**WHAT IS NEEDED**
If a line holds the word "VRAW", copy it from the entries.

───── LISTED ENTRIES

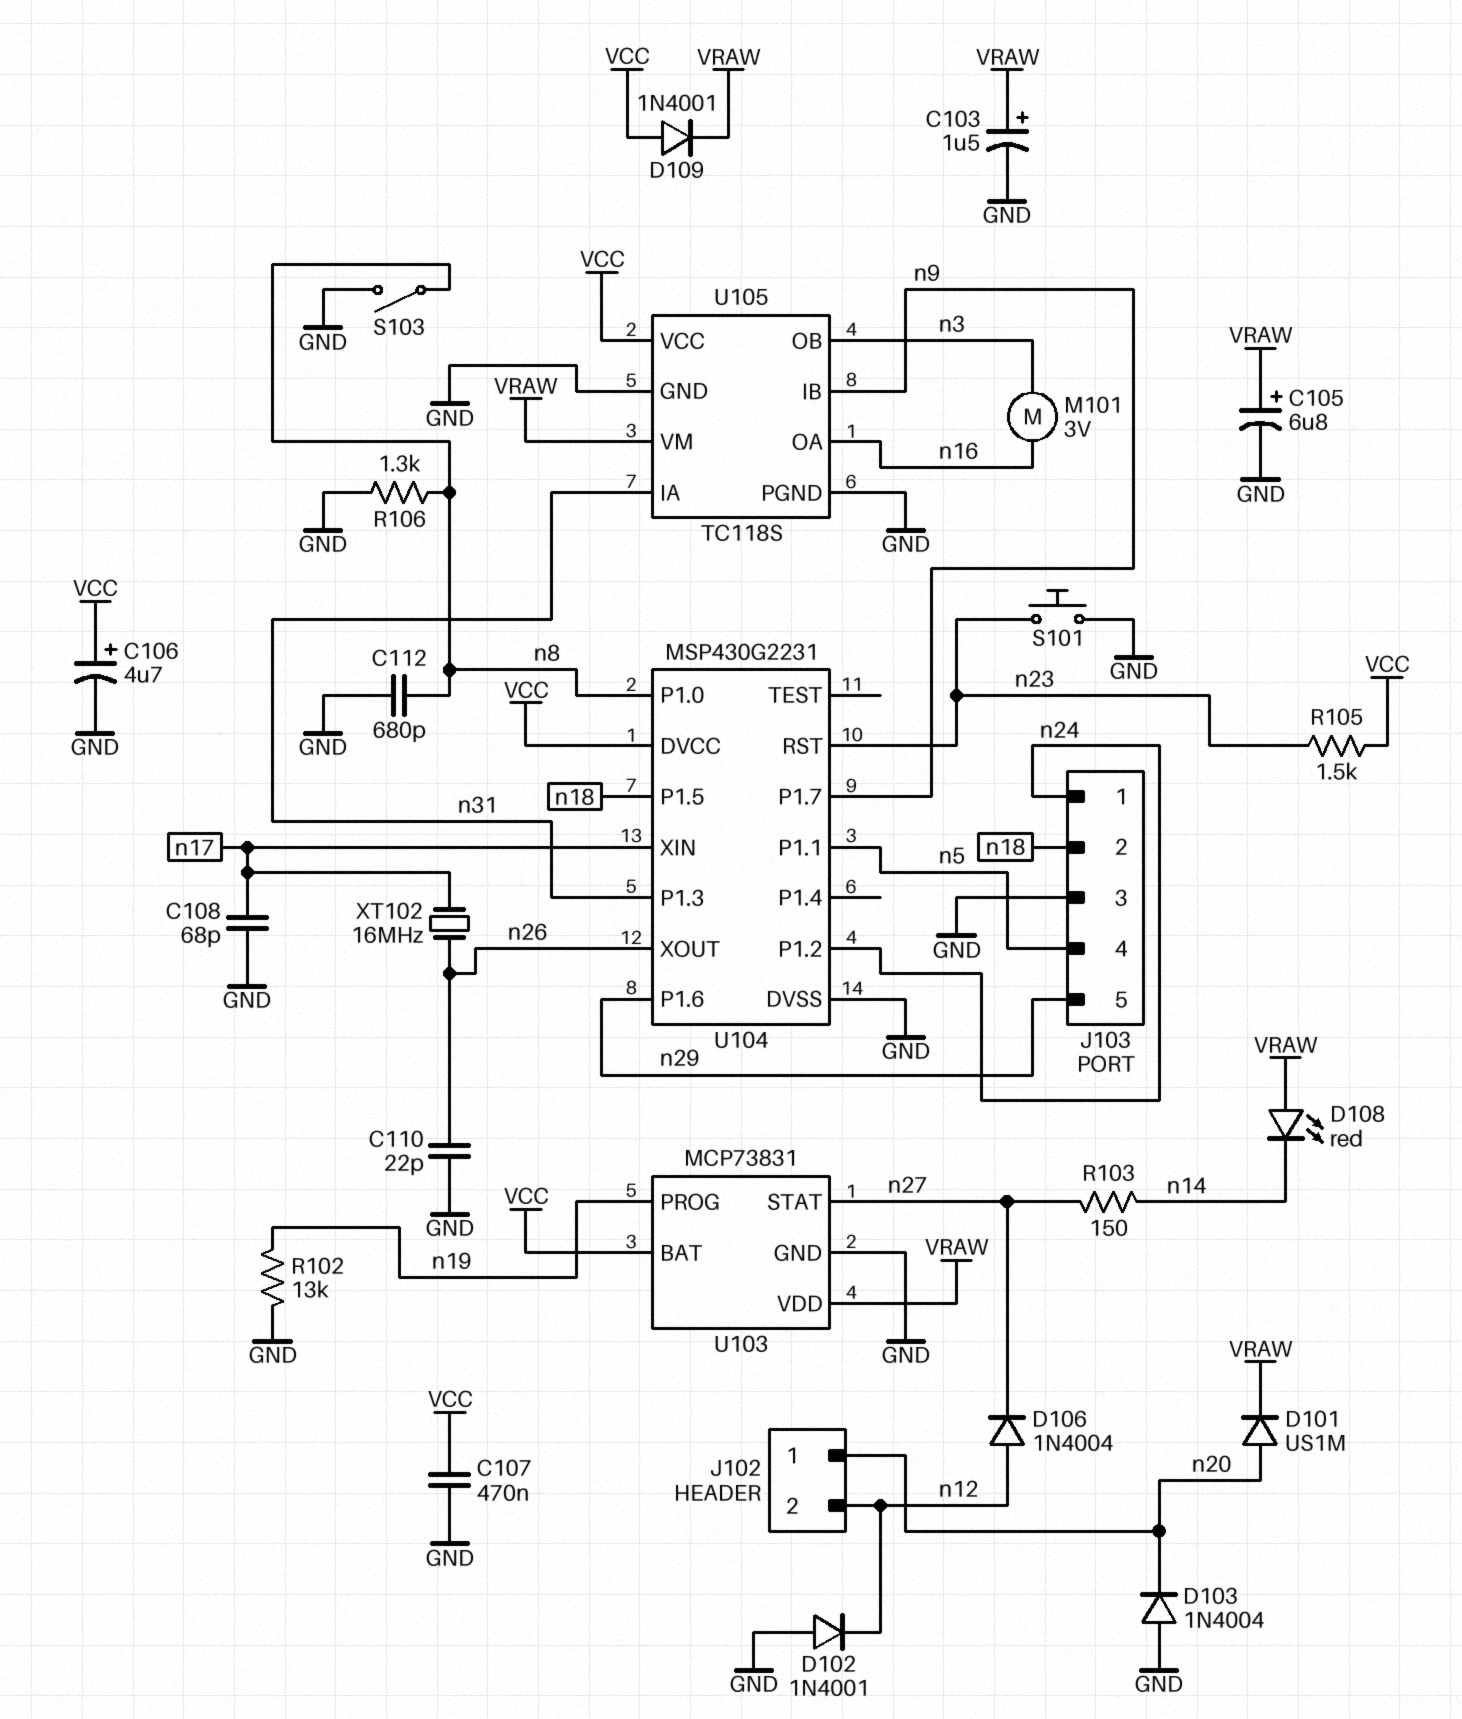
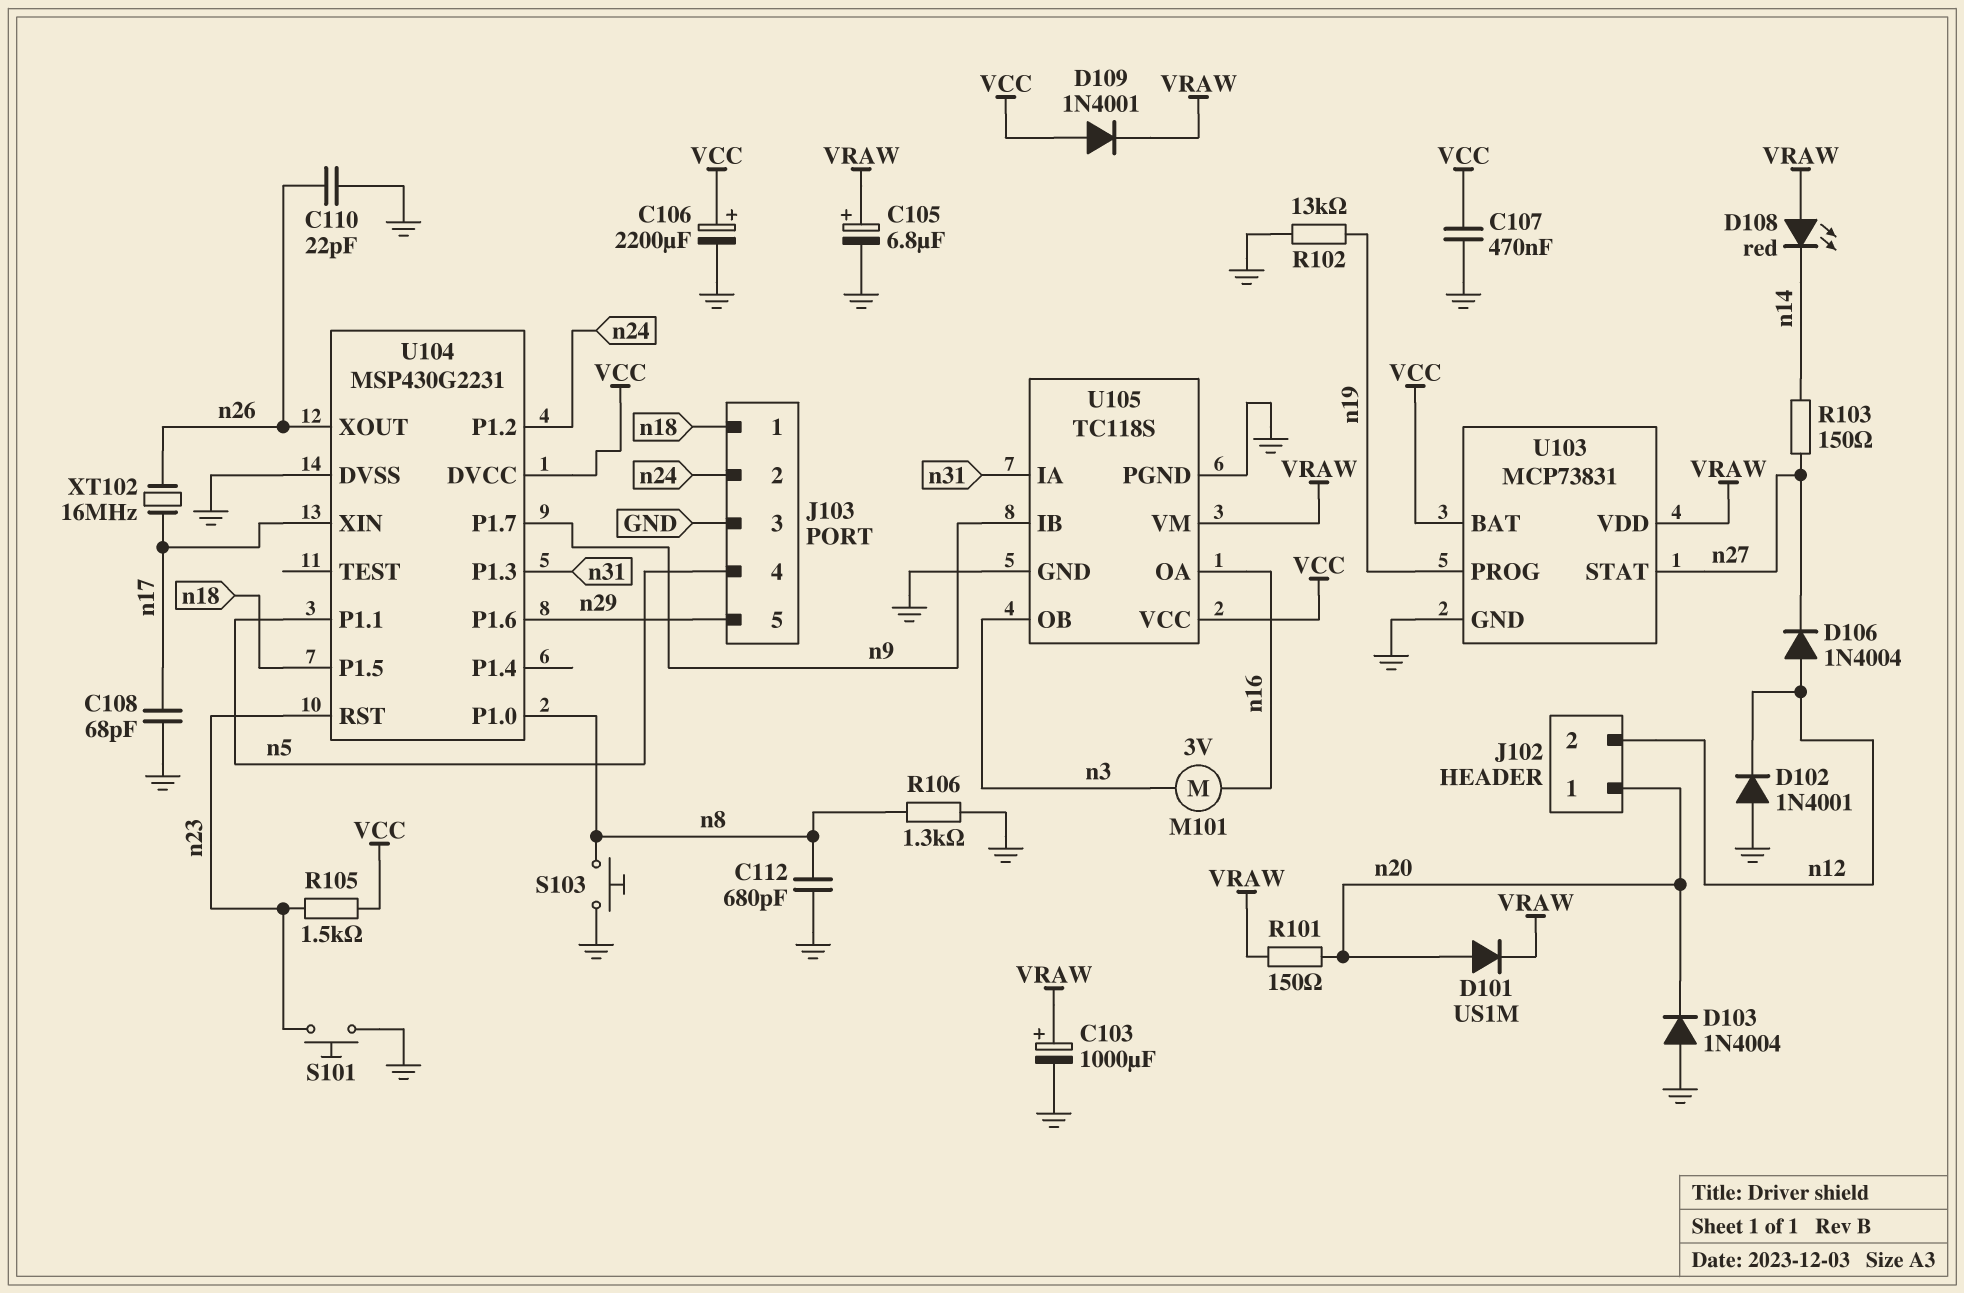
C103: 1.5uF (plus VRAW, minus GND) -> 1000uF (plus VRAW, minus GND)
C106: 4.7uF (plus VCC, minus GND) -> 2200uF (plus VCC, minus GND)
J103 pin 1: n24 -> n18
J103 pin 2: n18 -> n24
R101: none -> 150 (VRAW, n20)
S103: switch (GND, n8) -> button (GND, n8)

──────────

**SOLUTION FOR THIS EXERCISE**
C103: 1.5uF (plus VRAW, minus GND) -> 1000uF (plus VRAW, minus GND)
R101: none -> 150 (VRAW, n20)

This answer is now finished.